▶ [TRY IT]:
Copy every line of the following data that includes the string "camera".

Object change descriptions
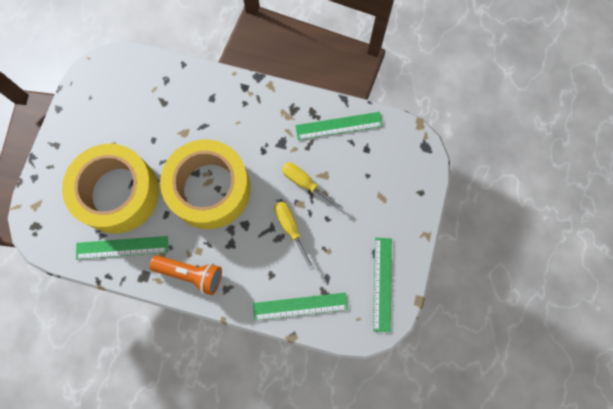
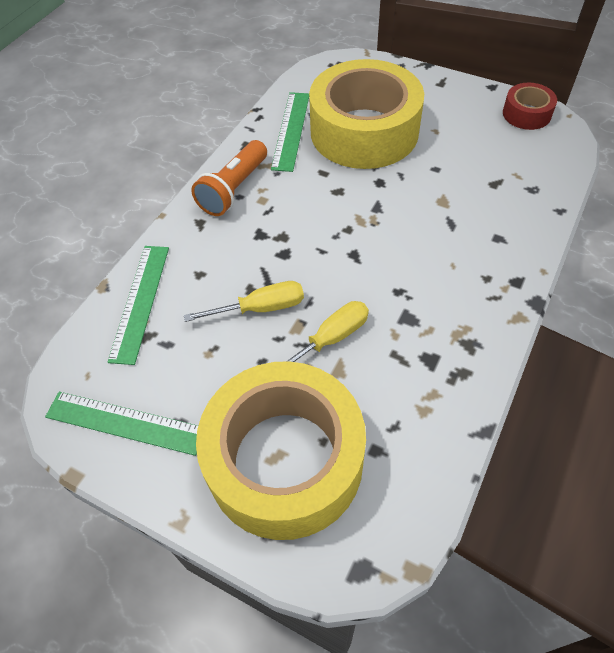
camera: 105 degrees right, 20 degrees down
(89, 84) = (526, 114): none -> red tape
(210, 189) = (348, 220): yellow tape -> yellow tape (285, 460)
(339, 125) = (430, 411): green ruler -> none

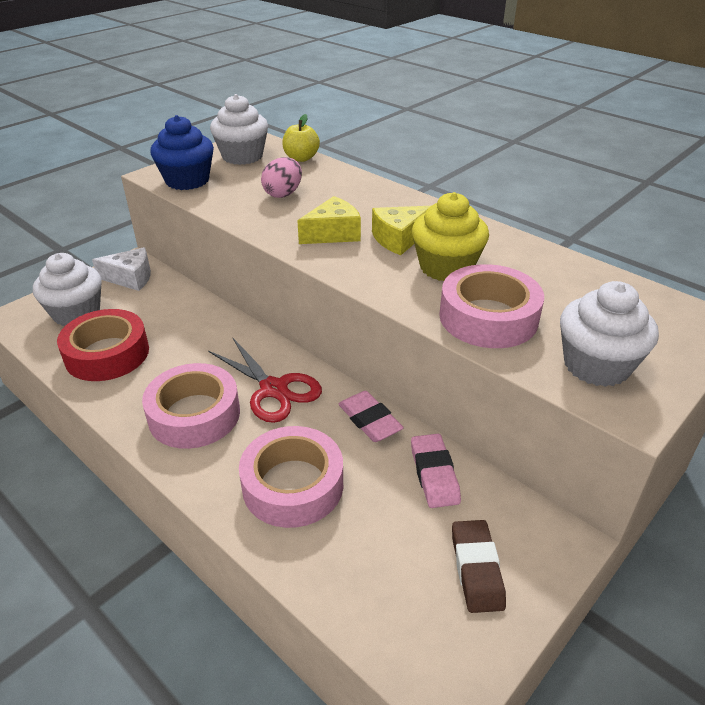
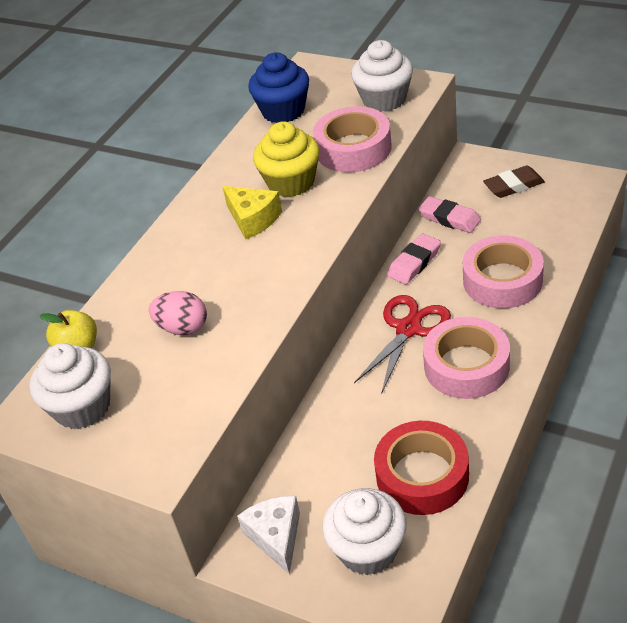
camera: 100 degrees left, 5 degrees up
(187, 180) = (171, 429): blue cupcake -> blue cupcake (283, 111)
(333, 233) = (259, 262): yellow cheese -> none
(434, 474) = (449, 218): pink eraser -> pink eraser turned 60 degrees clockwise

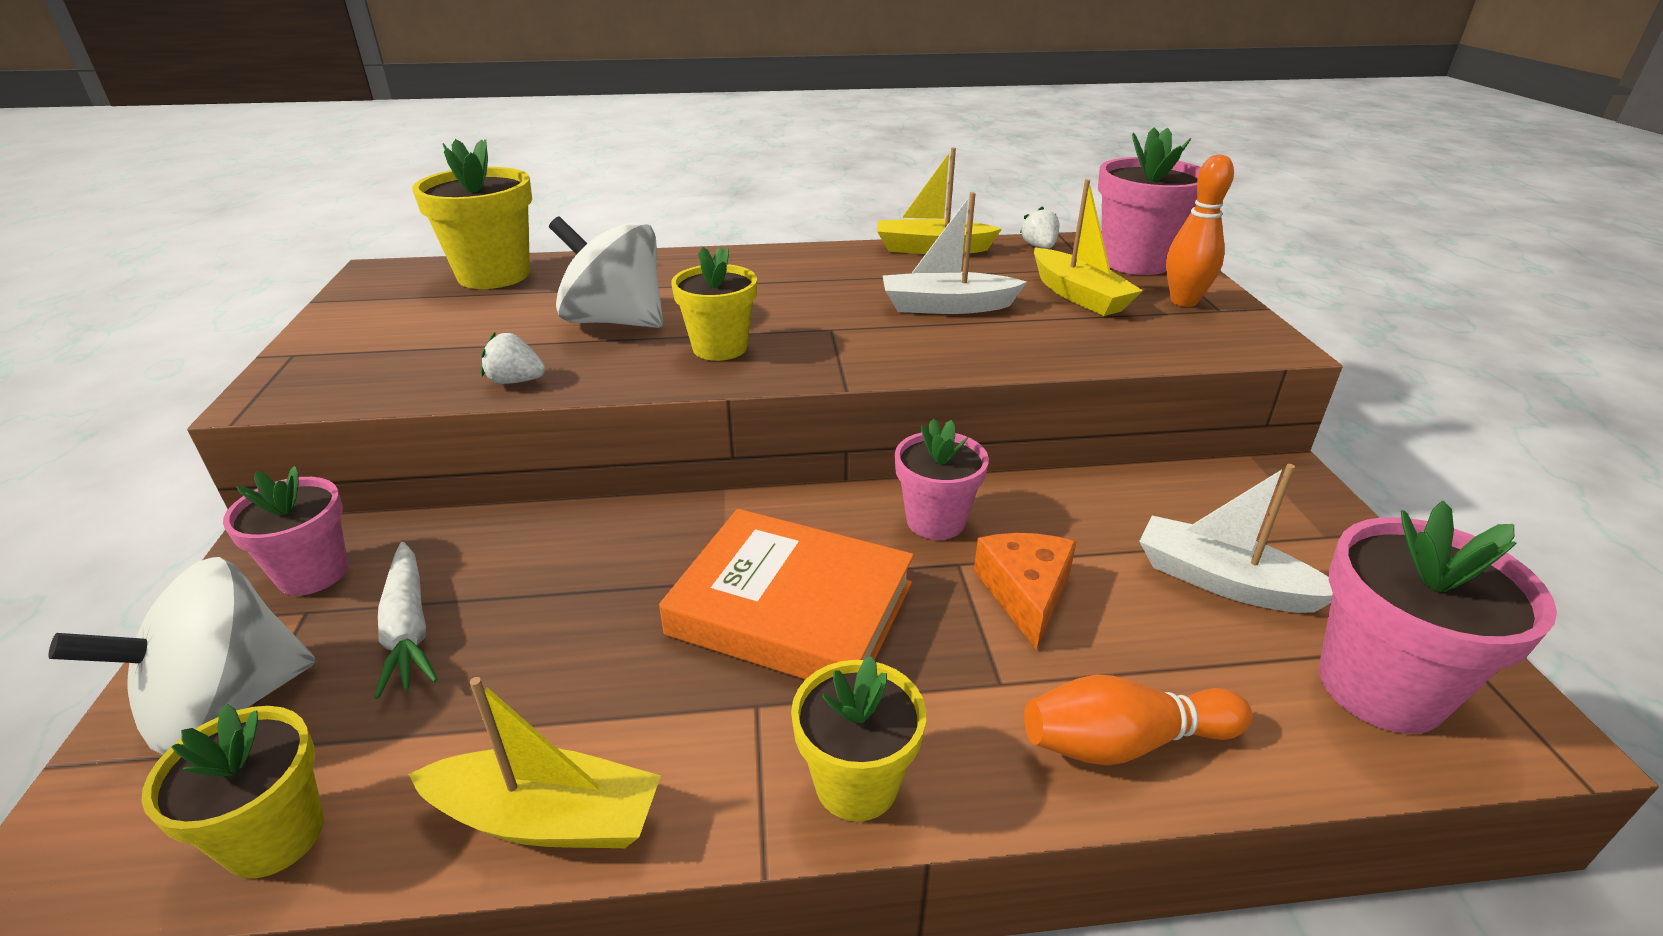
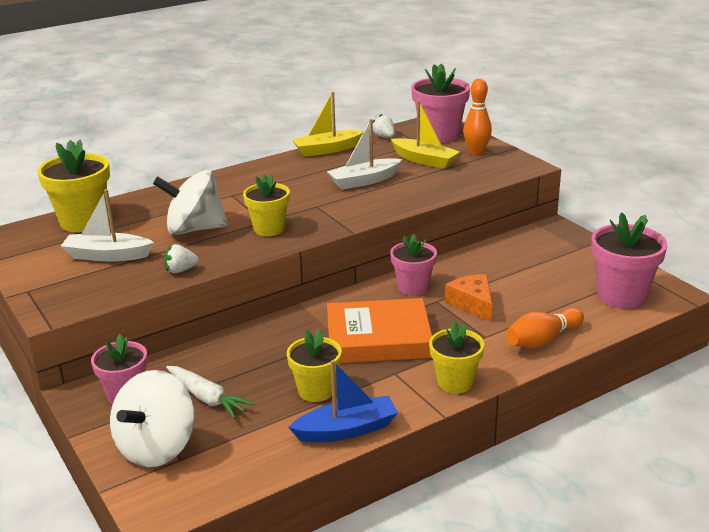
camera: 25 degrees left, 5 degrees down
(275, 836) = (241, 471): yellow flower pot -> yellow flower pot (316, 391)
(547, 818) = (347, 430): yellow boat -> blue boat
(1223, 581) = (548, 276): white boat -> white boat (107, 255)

▶ [SOLUTION]:
camera: 105 degrees right, 20 degrees down
camera: 100 degrees left, 5 degrees up
camera: 25 degrees left, 5 degrees down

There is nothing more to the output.